[Polygon outline sequences]
----------------------------------------
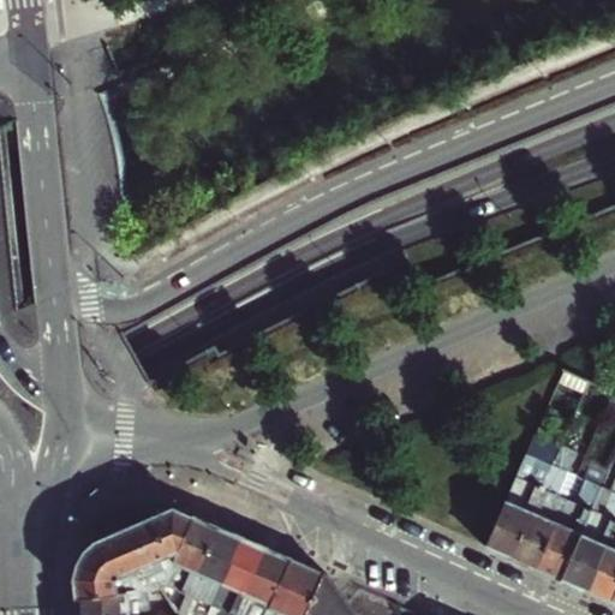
[(513,557),(560,451),(563,442),(538,431),(488,547),(513,557)]
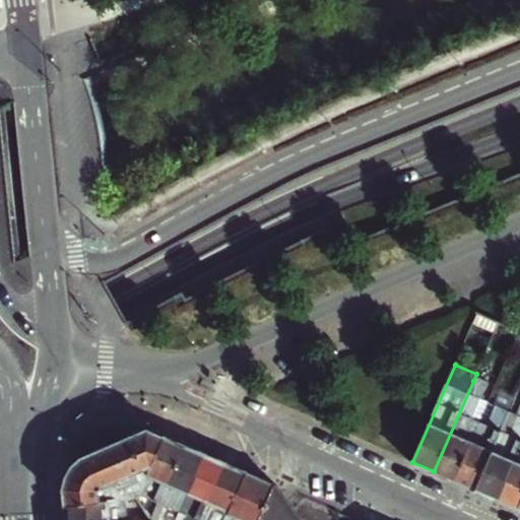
[(455,480),(490,402),(481,398),(486,386),(473,381),(434,471),(455,480)]
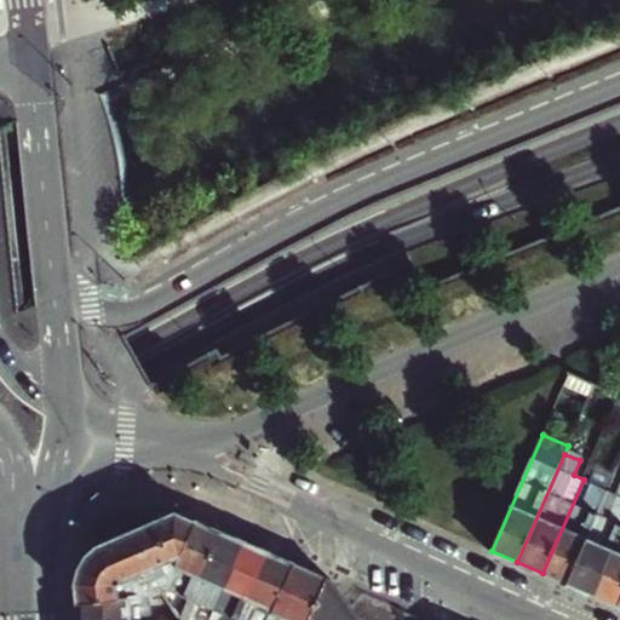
[(568,584),(609,491),(584,480),(543,573),(568,584)]
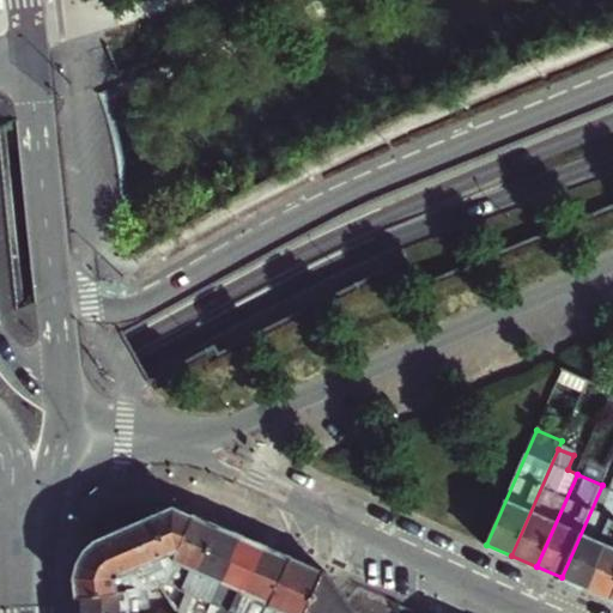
[(587,588),(612,527),(612,485),(612,490),(602,485),(562,577),(587,588)]
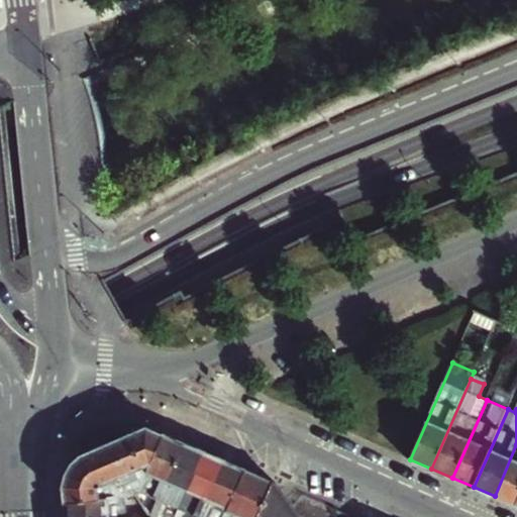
[(135,495),(137,491),(163,433),(147,426),(83,454),(74,461),(67,474),(65,481),(64,485),(66,503),(135,495)]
----------------------------------------
* Action item
Word for word, give the data above again, without any images.

* Expected output
[(513,557),(560,451),(563,442),(538,431),(488,547),(513,557)]
[(455,480),(490,402),(481,398),(486,386),(473,381),(434,471),(455,480)]
[(568,584),(609,491),(584,480),(543,573),(568,584)]
[(587,588),(612,527),(612,485),(612,490),(602,485),(562,577),(587,588)]
[(135,495),(137,491),(163,433),(147,426),(83,454),(74,461),(67,474),(65,481),(64,485),(66,503),(135,495)]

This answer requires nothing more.